#### Exercise prompt:
Copy every line of the data exactly, keeping out any picture.

______

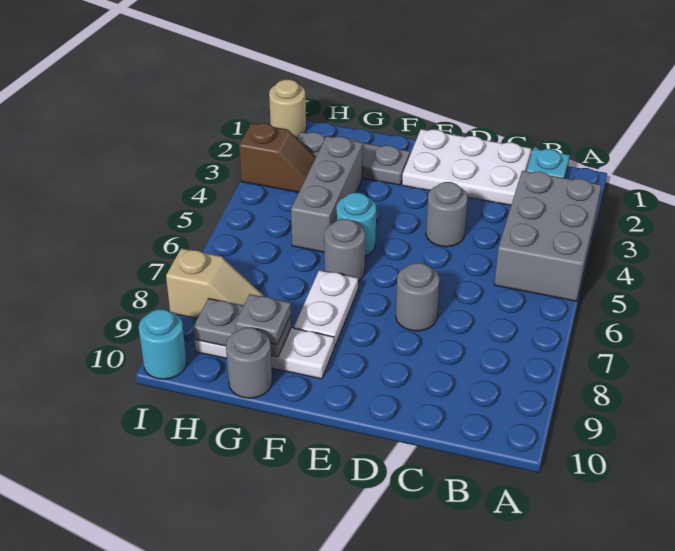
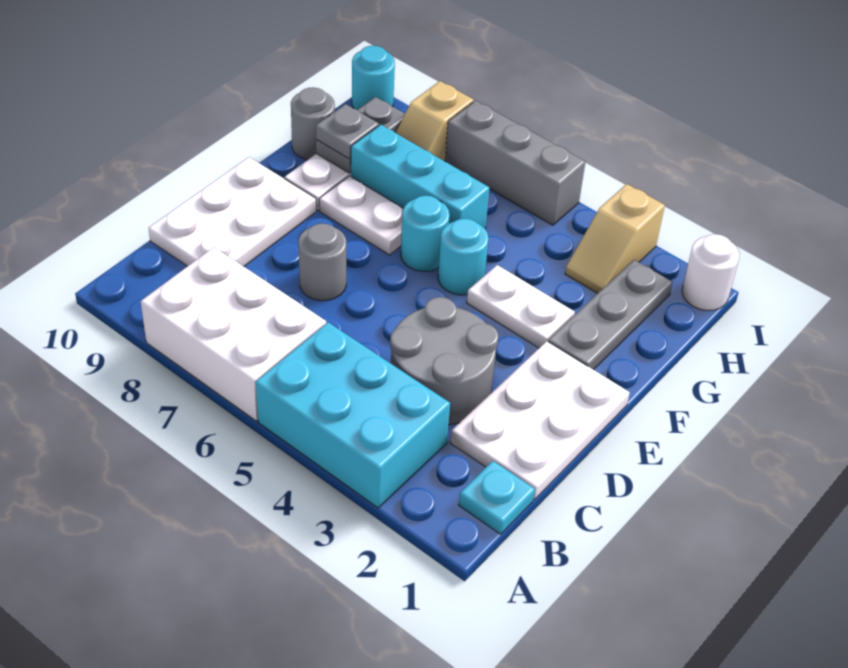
grey 2x3 brick [494,171,601,301] -> cyan 2x3 brick [256,322,450,508]
none -> white 2x3 brick [141,247,326,421]
none -> white 2x3 plate [149,157,316,266]
grey 1x1 round brick [426,182,468,247] -> grey 2x2 round brick [390,297,498,425]
none -> white 1x2 plate [467,265,575,348]
grey 1x1 round brick [324,219,365,281] -> cyan 1x1 round brick [401,195,450,271]
grey 1x3 brick [291,136,363,252] -> grey 1x3 brick moved to [445,101,585,225]
none -> cyan 1x3 brick [351,124,489,229]
brown 1x2 slope [239,123,316,192] -> tan 1x2 slope [565,184,665,293]
tan 1x1 round brick [269,80,306,138] -> white 1x1 round brick [682,234,740,311]

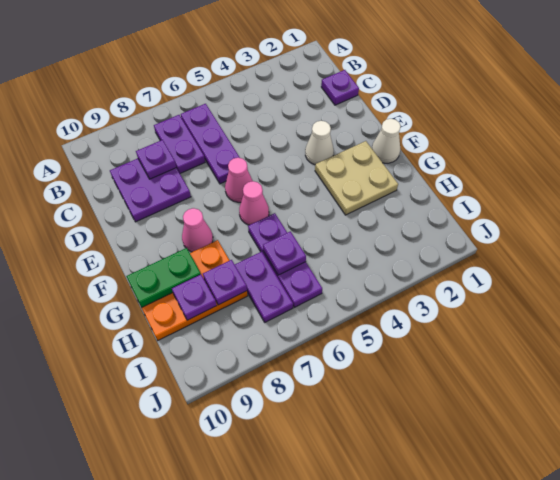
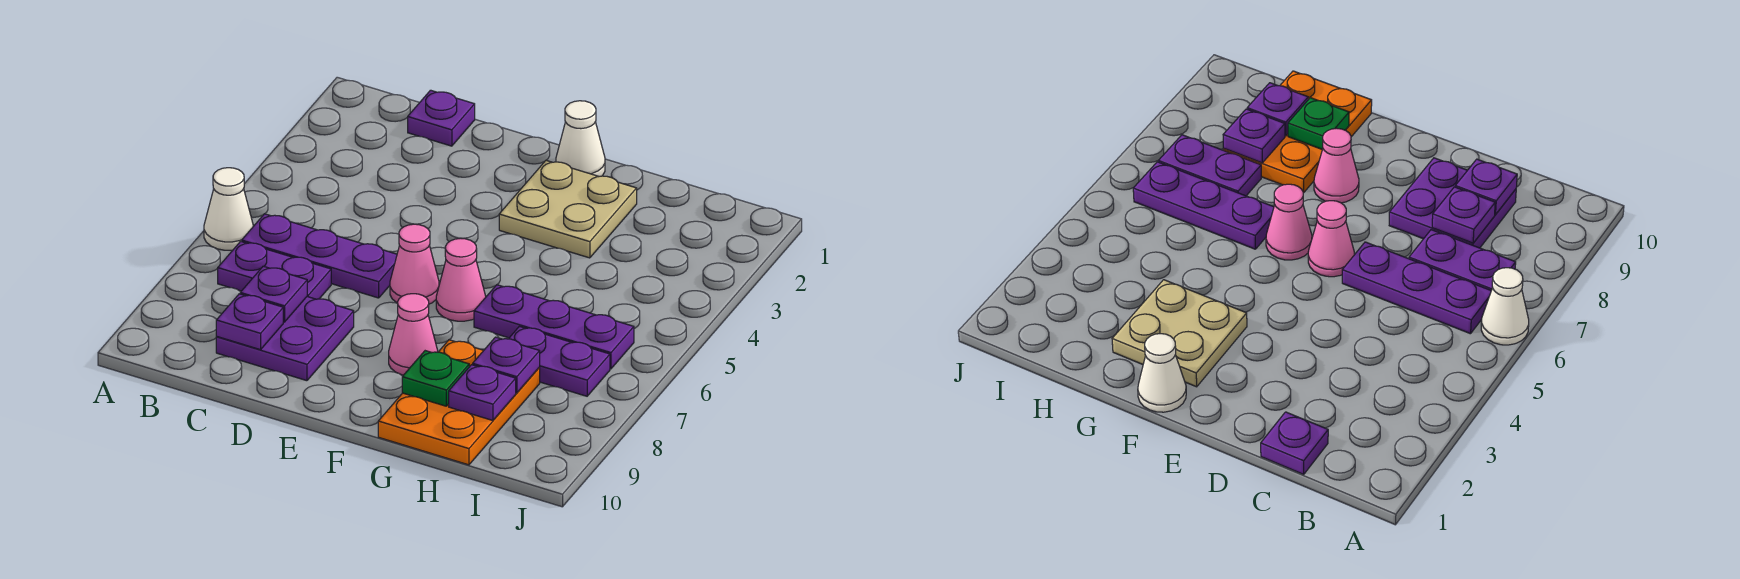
white 1x1 cone [305,121,334,165] -> white 1x1 cone moved to [204,168,253,250]
green 1x2 plate [126,248,201,308] -> green 1x1 plate [402,351,469,406]
purple 1x1 plate [263,232,306,275] -> purple 1x1 plate moved to [216,294,283,350]

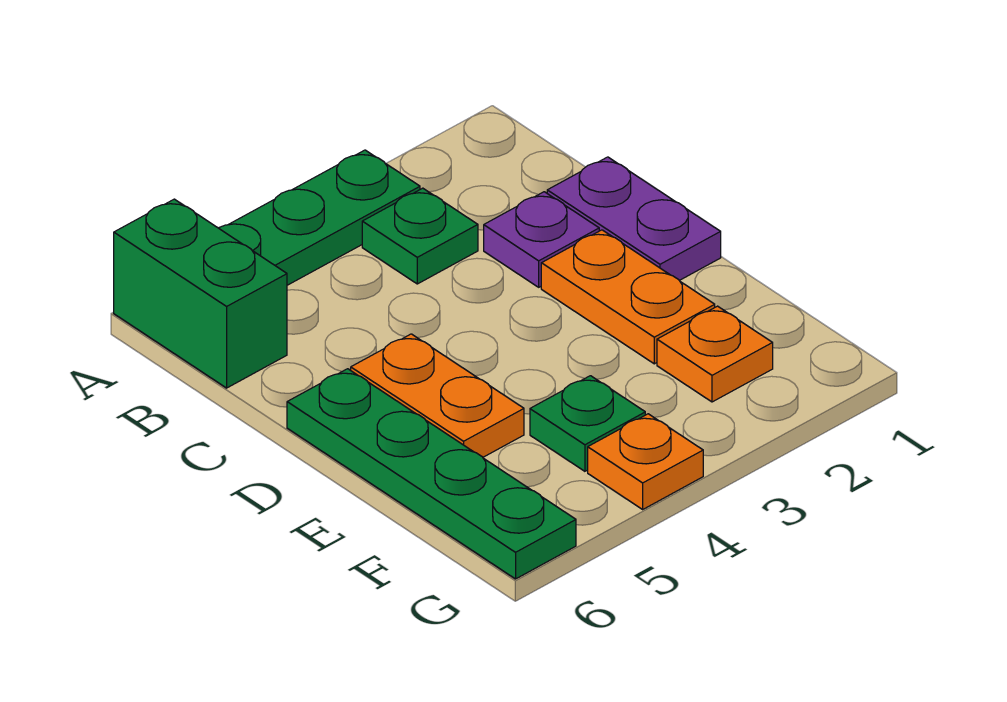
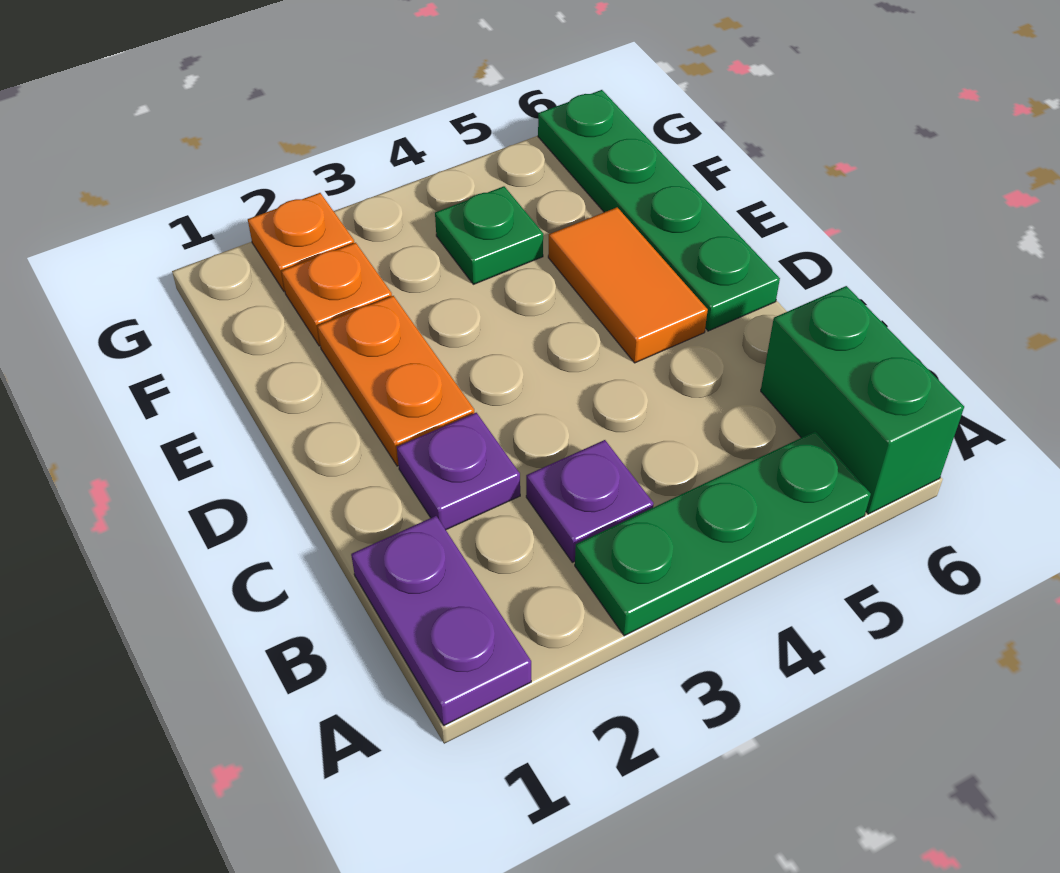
green 1x1 plate [362,188,478,284] -> purple 1x1 plate [526,440,654,562]
purple 1x2 plate [547,157,721,280] -> purple 1x2 plate moved to [351,516,531,725]
orange 1x2 plate [351,334,524,457] -> orange 1x2 tile [548,207,708,363]
orange 1x1 plate [588,414,703,509] -> orange 1x1 plate moved to [248,193,354,291]

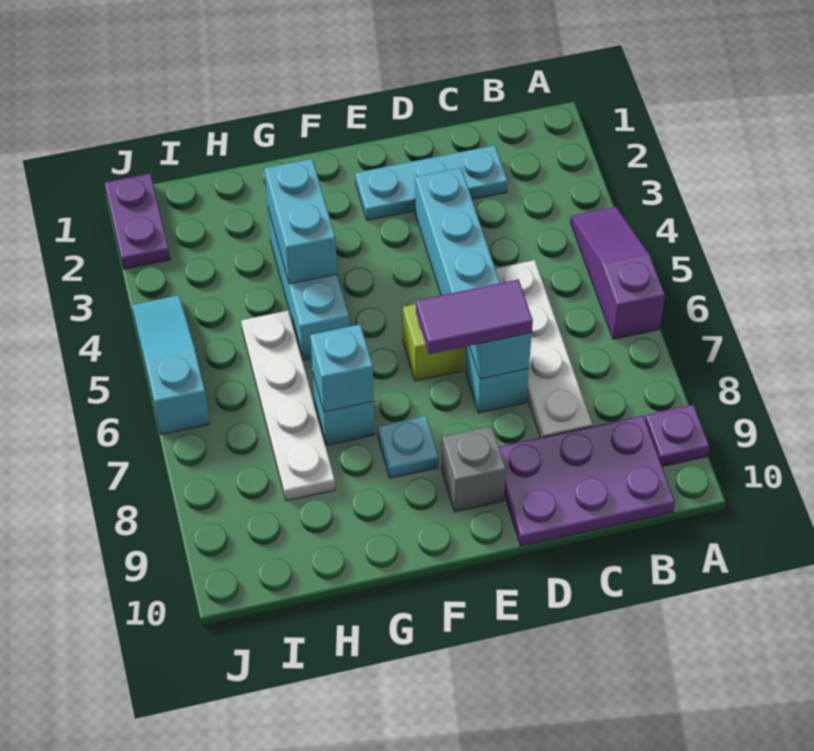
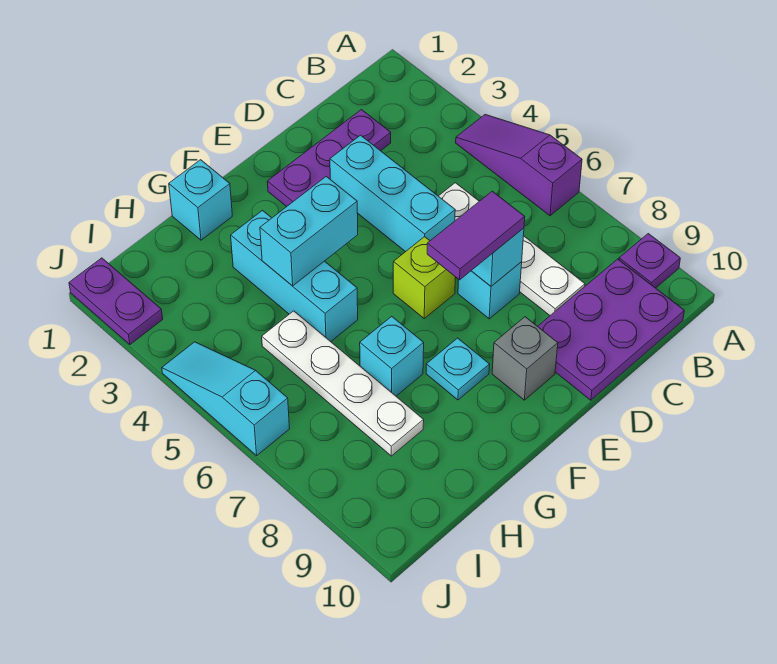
cyan 1x3 plate [355,145,508,220] -> purple 1x3 plate [267,110,391,207]
cyan 1x2 brick [264,159,337,284] -> cyan 1x2 brick turned to [260,176,358,286]
cyan 1x1 brick [310,324,374,412] -> cyan 1x1 brick moved to [169,160,232,240]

______

#### Solution to this task:
grey 2x3 brick [494,171,601,301] -> cyan 2x3 brick [256,322,450,508]
none -> white 2x3 brick [141,247,326,421]
none -> white 2x3 plate [149,157,316,266]
grey 1x1 round brick [426,182,468,247] -> grey 2x2 round brick [390,297,498,425]
none -> white 1x2 plate [467,265,575,348]
grey 1x1 round brick [324,219,365,281] -> cyan 1x1 round brick [401,195,450,271]
grey 1x3 brick [291,136,363,252] -> grey 1x3 brick moved to [445,101,585,225]
none -> cyan 1x3 brick [351,124,489,229]
brown 1x2 slope [239,123,316,192] -> tan 1x2 slope [565,184,665,293]
tan 1x1 round brick [269,80,306,138] -> white 1x1 round brick [682,234,740,311]

white 1x1 cone [305,121,334,165] -> white 1x1 cone moved to [204,168,253,250]
green 1x2 plate [126,248,201,308] -> green 1x1 plate [402,351,469,406]
purple 1x1 plate [263,232,306,275] -> purple 1x1 plate moved to [216,294,283,350]

green 1x1 plate [362,188,478,284] -> purple 1x1 plate [526,440,654,562]
purple 1x2 plate [547,157,721,280] -> purple 1x2 plate moved to [351,516,531,725]
orange 1x2 plate [351,334,524,457] -> orange 1x2 tile [548,207,708,363]
orange 1x1 plate [588,414,703,509] -> orange 1x1 plate moved to [248,193,354,291]

cyan 1x3 plate [355,145,508,220] -> purple 1x3 plate [267,110,391,207]
cyan 1x2 brick [264,159,337,284] -> cyan 1x2 brick turned to [260,176,358,286]
cyan 1x1 brick [310,324,374,412] -> cyan 1x1 brick moved to [169,160,232,240]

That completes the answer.